Your goal ▸
This exercise calls for retyping every line below exactly, with the images omitted.

Collected material ▸
---

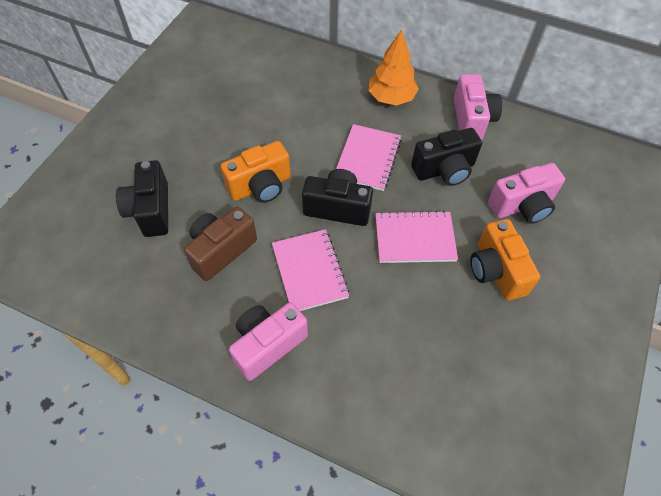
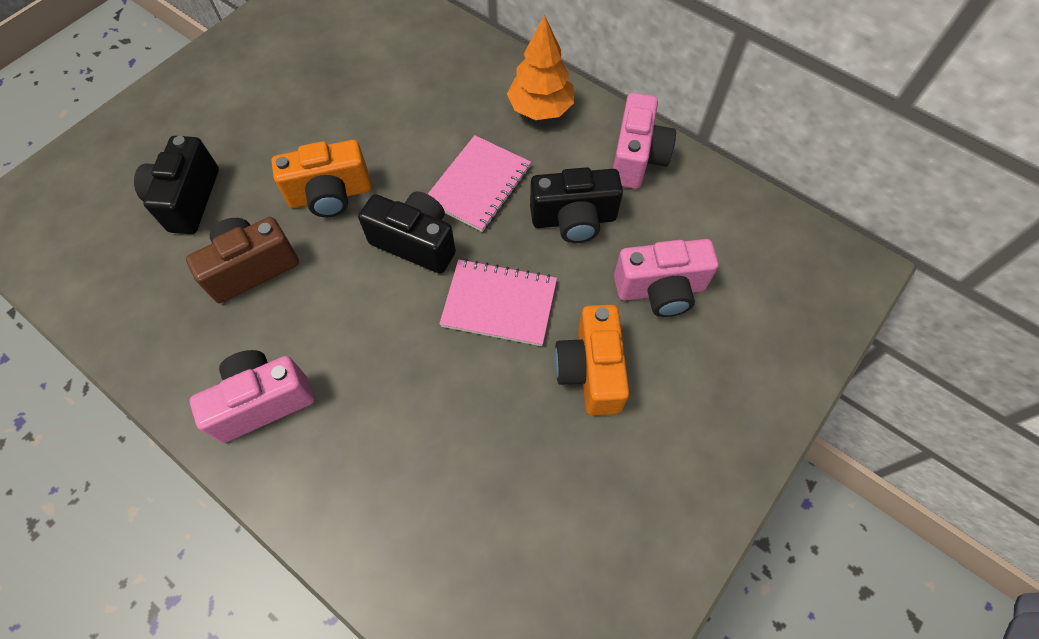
camera: 15 degrees right, 5 degrees up
pink notebook [272,229,350,311] -> none

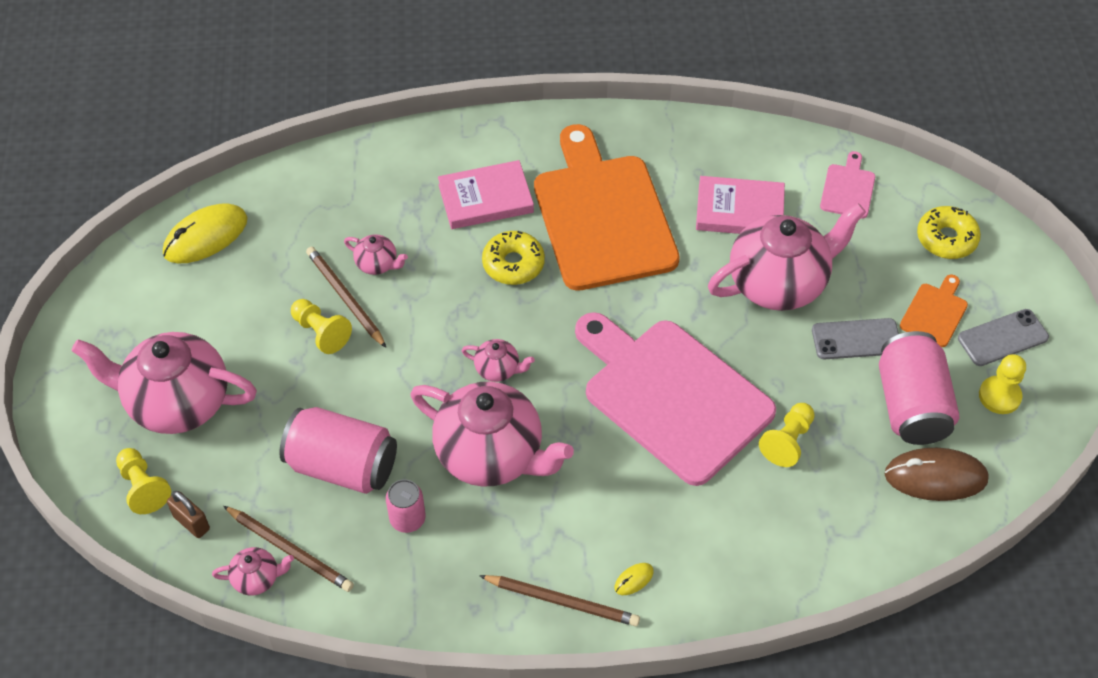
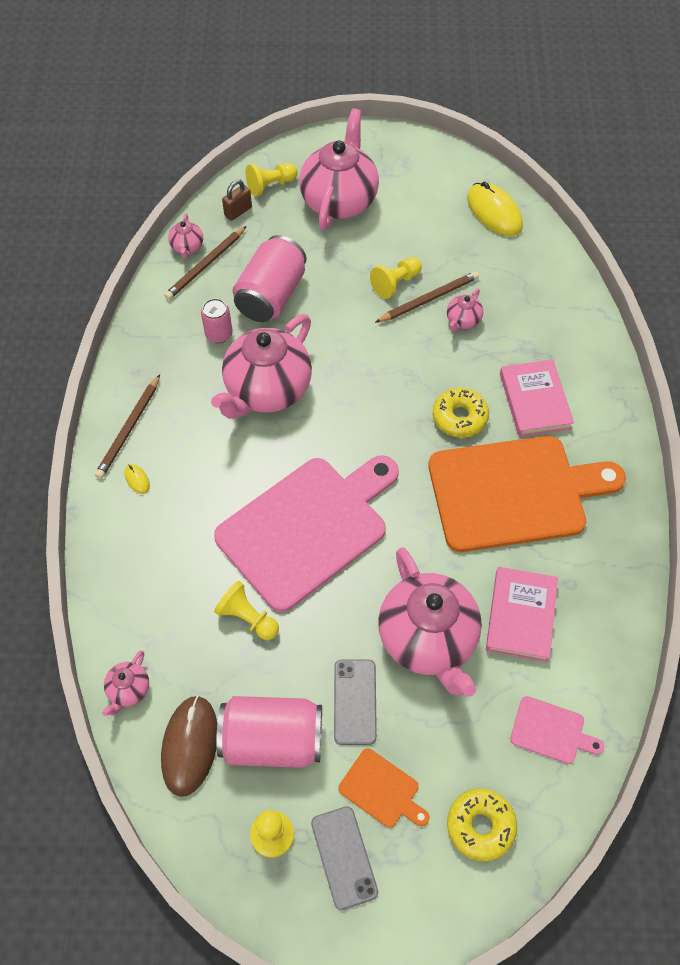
camera: 95 degrees right, 5 degrees up
pink teapot [461,339,535,382] -> pink teapot moved to [102,650,149,716]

---

Result of the exercise ▸
camera: 15 degrees right, 5 degrees up
pink notebook [272,229,350,311] -> none

camera: 95 degrees right, 5 degrees up
pink teapot [461,339,535,382] -> pink teapot moved to [102,650,149,716]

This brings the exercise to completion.